- [PROBLEM]:
Where the string "green" appears in a line of the data, show that line.

*** Opening of INPUT DATA ***

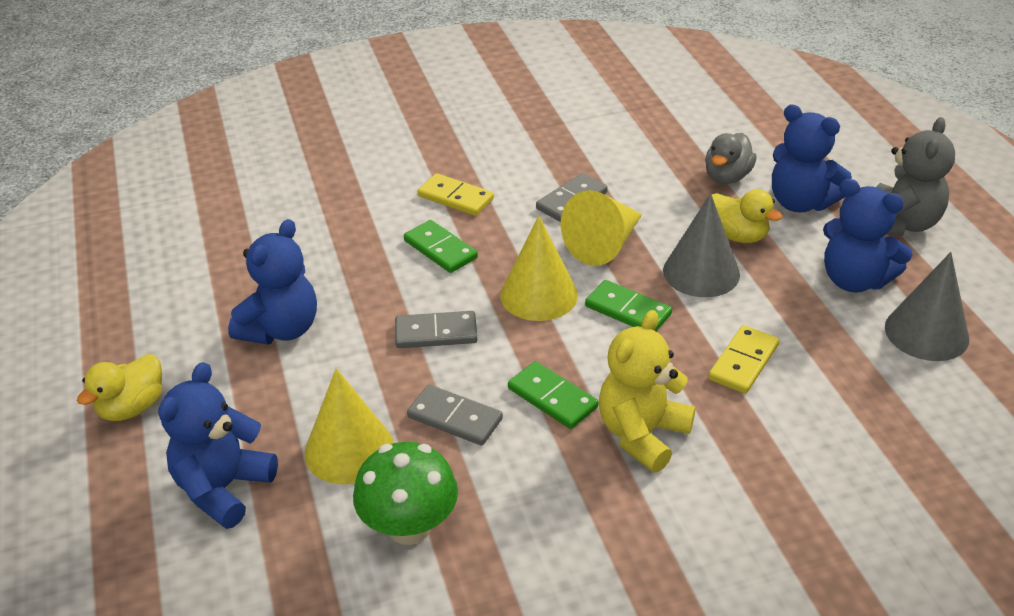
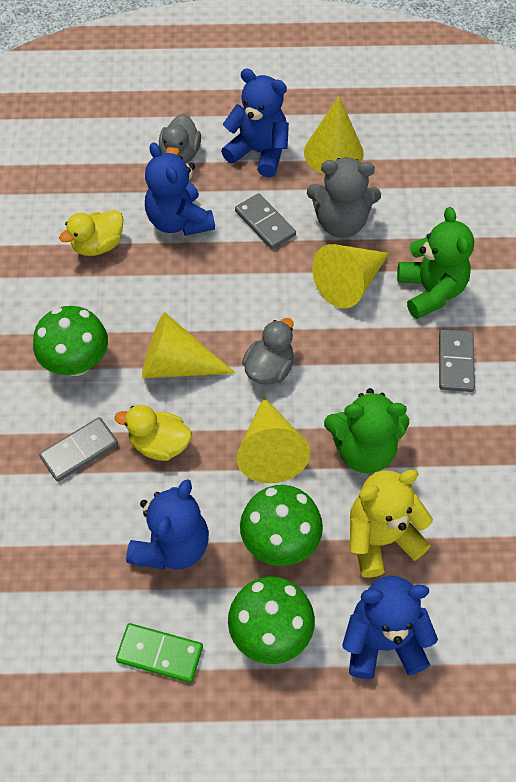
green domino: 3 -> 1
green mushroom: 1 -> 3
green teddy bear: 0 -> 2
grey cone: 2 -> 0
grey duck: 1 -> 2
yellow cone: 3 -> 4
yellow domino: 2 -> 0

*** Close of INPUT DATA ***

- [WORKED SOLUTION]:
green domino: 3 -> 1
green mushroom: 1 -> 3
green teddy bear: 0 -> 2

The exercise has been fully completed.